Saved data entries
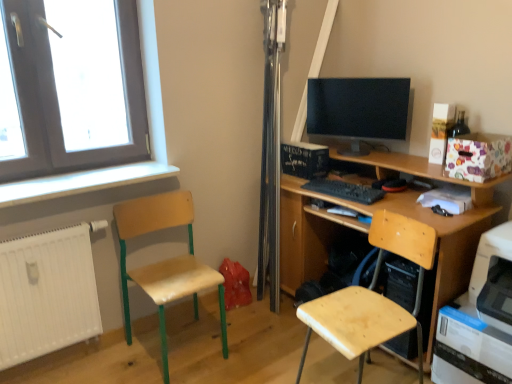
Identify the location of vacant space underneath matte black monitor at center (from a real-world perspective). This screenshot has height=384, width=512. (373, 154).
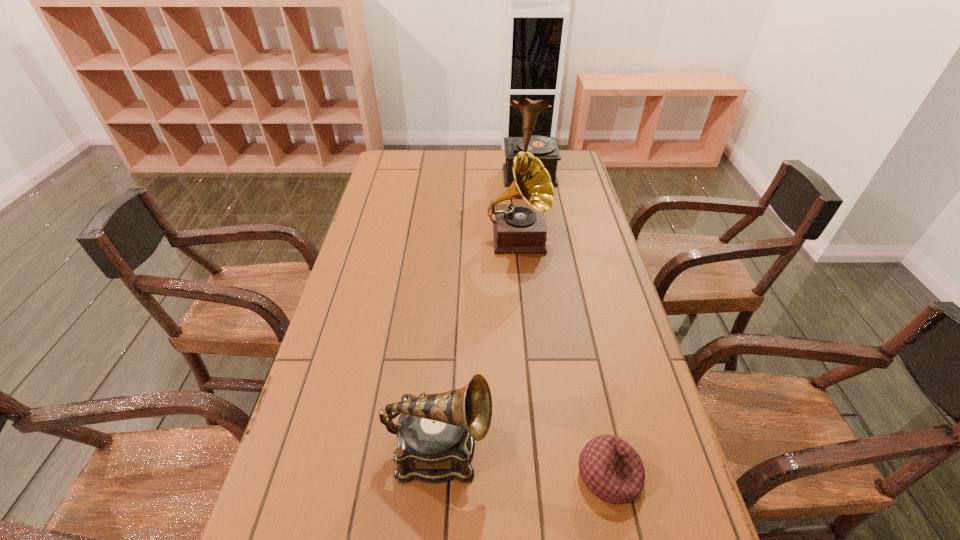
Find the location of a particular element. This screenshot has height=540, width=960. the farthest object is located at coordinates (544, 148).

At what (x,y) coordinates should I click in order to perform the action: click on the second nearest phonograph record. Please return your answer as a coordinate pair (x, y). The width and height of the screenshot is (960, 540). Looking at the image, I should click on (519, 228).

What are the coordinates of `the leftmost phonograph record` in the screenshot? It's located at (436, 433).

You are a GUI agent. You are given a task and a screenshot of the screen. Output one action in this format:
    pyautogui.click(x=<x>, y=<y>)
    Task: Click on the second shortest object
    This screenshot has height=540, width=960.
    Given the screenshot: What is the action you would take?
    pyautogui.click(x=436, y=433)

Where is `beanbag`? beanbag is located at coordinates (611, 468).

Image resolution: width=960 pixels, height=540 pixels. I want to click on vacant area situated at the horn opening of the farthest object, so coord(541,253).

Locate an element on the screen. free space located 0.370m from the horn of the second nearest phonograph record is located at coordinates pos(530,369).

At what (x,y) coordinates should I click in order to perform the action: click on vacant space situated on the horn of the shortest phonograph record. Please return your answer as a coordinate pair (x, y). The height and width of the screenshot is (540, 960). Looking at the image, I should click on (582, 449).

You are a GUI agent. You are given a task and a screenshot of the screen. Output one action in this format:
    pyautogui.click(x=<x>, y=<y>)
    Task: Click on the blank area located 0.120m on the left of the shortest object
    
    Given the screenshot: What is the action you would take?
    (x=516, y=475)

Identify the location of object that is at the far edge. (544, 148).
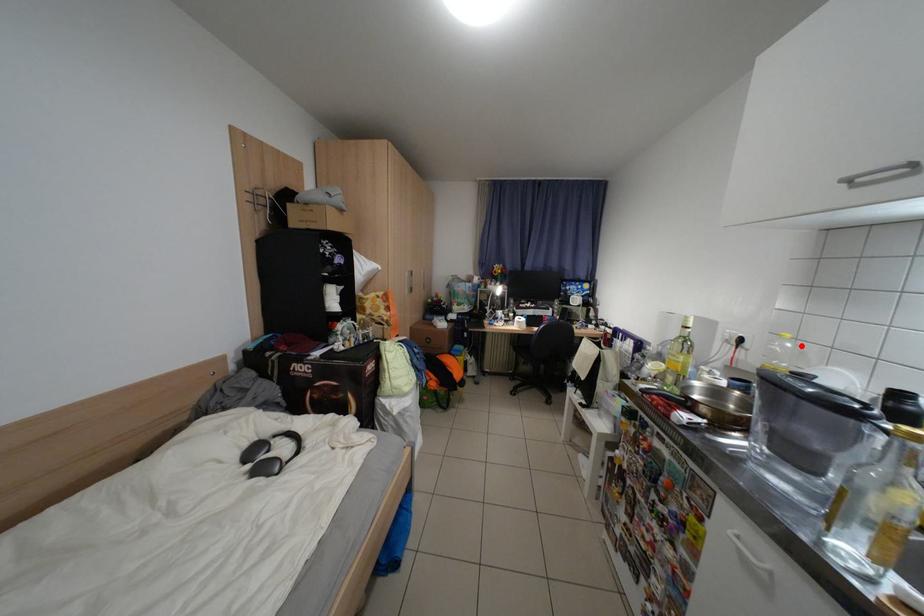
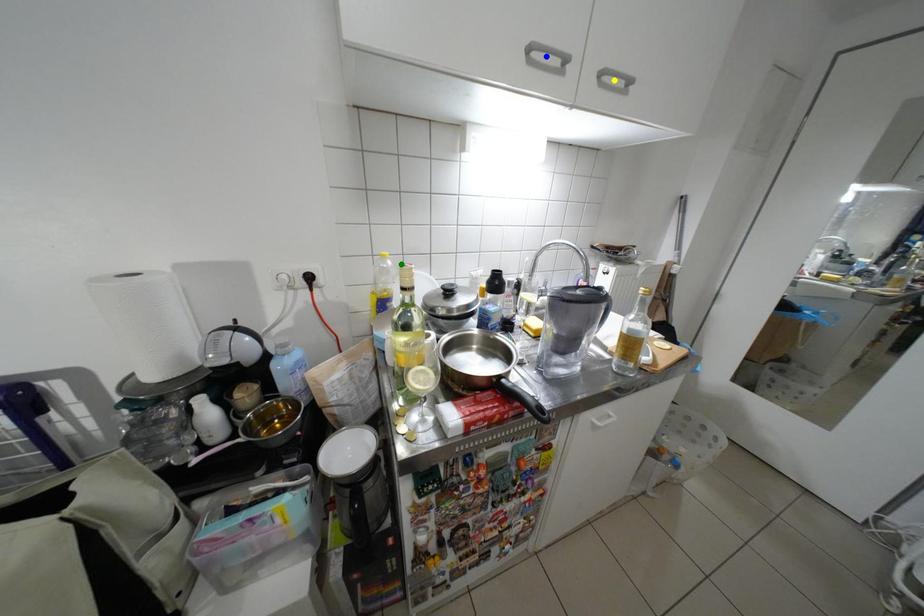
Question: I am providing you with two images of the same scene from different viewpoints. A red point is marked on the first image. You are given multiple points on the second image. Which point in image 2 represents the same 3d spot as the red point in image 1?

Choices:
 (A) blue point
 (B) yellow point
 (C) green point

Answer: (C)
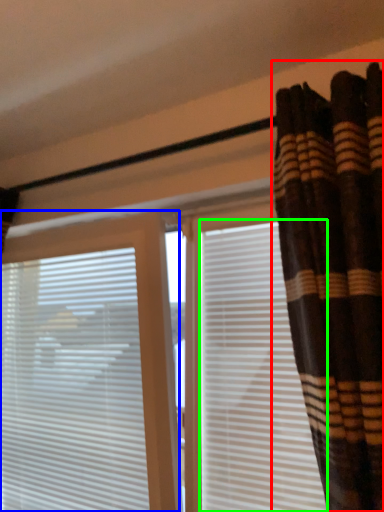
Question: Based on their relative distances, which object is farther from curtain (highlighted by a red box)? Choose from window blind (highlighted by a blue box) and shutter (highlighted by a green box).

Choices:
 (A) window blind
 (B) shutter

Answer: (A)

- GOAL OF THE EXERCISE: Reproduce all of the items above word for word, leaving the pictures out of your answer.

- SOLUTION BELOW:
Identify the location of vacant space underneath matte black monitor at center (from a real-world perspective). This screenshot has height=384, width=512. (373, 154).
Find the location of a particular element. This screenshot has height=540, width=960. the farthest object is located at coordinates (544, 148).

At what (x,y) coordinates should I click in order to perform the action: click on the second nearest phonograph record. Please return your answer as a coordinate pair (x, y). The width and height of the screenshot is (960, 540). Looking at the image, I should click on (519, 228).

What are the coordinates of `the leftmost phonograph record` in the screenshot? It's located at (436, 433).

You are a GUI agent. You are given a task and a screenshot of the screen. Output one action in this format:
    pyautogui.click(x=<x>, y=<y>)
    Task: Click on the second shortest object
    This screenshot has height=540, width=960.
    Given the screenshot: What is the action you would take?
    pyautogui.click(x=436, y=433)

Where is `beanbag`? beanbag is located at coordinates (611, 468).

Image resolution: width=960 pixels, height=540 pixels. I want to click on vacant area situated at the horn opening of the farthest object, so coord(541,253).

Locate an element on the screen. free space located 0.370m from the horn of the second nearest phonograph record is located at coordinates pos(530,369).

At what (x,y) coordinates should I click in order to perform the action: click on vacant space situated on the horn of the shortest phonograph record. Please return your answer as a coordinate pair (x, y). The height and width of the screenshot is (540, 960). Looking at the image, I should click on (582, 449).

You are a GUI agent. You are given a task and a screenshot of the screen. Output one action in this format:
    pyautogui.click(x=<x>, y=<y>)
    Task: Click on the blank area located 0.120m on the left of the shortest object
    
    Given the screenshot: What is the action you would take?
    (x=516, y=475)

Identify the location of object that is at the far edge. (544, 148).
Question: I am providing you with two images of the same scene from different viewpoints. A red point is marked on the first image. You are given multiple points on the second image. Which point in image 2 represents the same 3d spot as the red point in image 1?

Choices:
 (A) blue point
 (B) yellow point
 (C) green point

Answer: (C)
Question: Based on their relative distances, which object is farther from curtain (highlighted by a red box)? Choose from window blind (highlighted by a blue box) and shutter (highlighted by a green box).

Choices:
 (A) window blind
 (B) shutter

Answer: (A)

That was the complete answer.